(Image sets with object changes)
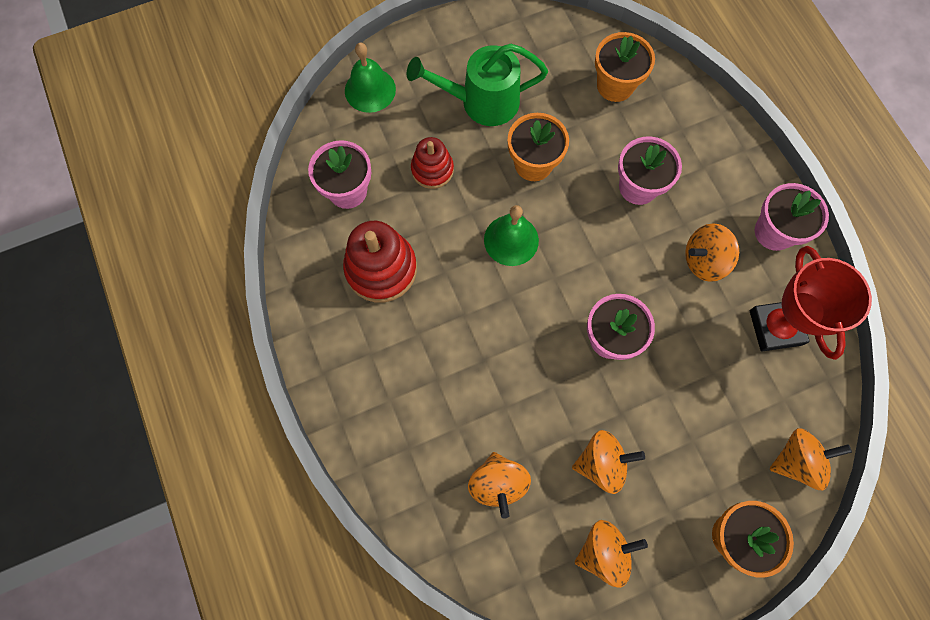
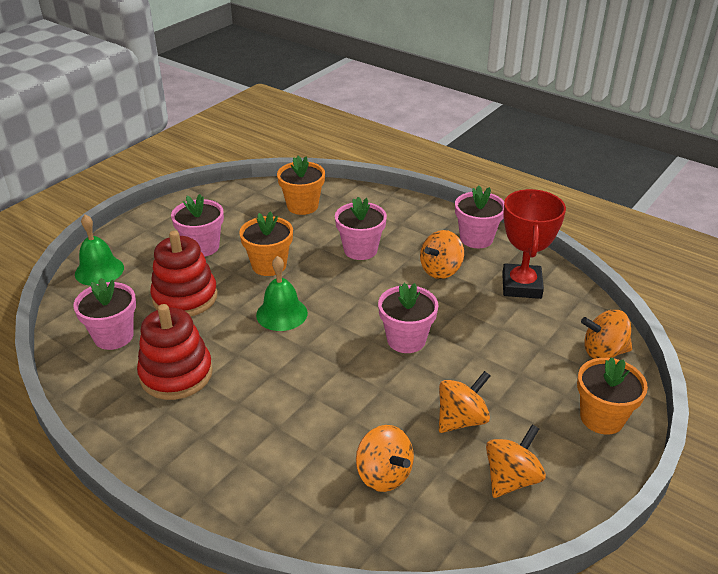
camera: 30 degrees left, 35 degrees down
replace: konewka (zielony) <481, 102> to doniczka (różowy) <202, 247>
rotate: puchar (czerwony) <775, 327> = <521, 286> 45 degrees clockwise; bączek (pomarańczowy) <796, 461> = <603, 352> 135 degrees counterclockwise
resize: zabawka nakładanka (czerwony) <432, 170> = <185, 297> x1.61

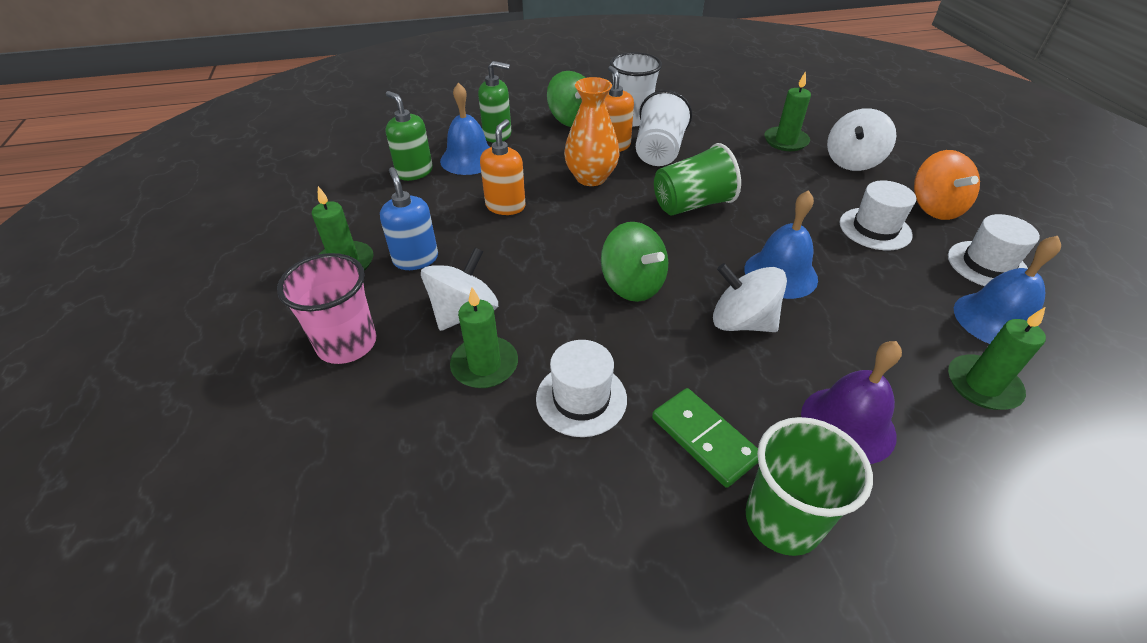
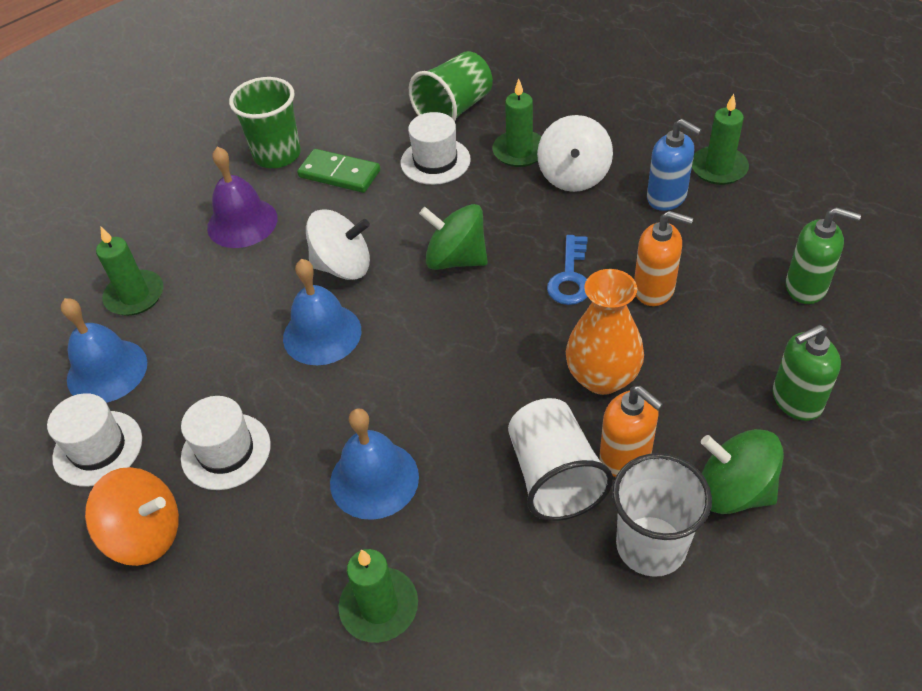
camera: 155 degrees right, 5 degrees up
delete: szklanka (różowy) <347, 344>; bączek (biały) <852, 161>
insert: klucz (niebieski) <570, 277>
move: dzwonek (niebieski) <469, 159> to <374, 479>; szklanka (zielony) <692, 204> to <454, 110>
rotate: bączek (pomarańczowy) <934, 207> = <145, 534> 135 degrees clockwise; dozownik mydła (pomarańczowy) <505, 206> = <654, 289> 60 degrees counterclockwise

● YOUR INSTRUCTIONS
Retype the records above, but only those lines that fall between the line containing "replace: konewka (zielony)" and the line containing "rotate: puchar (czerwony)", with both of those lines included, exactly as written.

● TASK RESPONSE
replace: konewka (zielony) <481, 102> to doniczka (różowy) <202, 247>
rotate: puchar (czerwony) <775, 327> = <521, 286> 45 degrees clockwise; bączek (pomarańczowy) <796, 461> = <603, 352> 135 degrees counterclockwise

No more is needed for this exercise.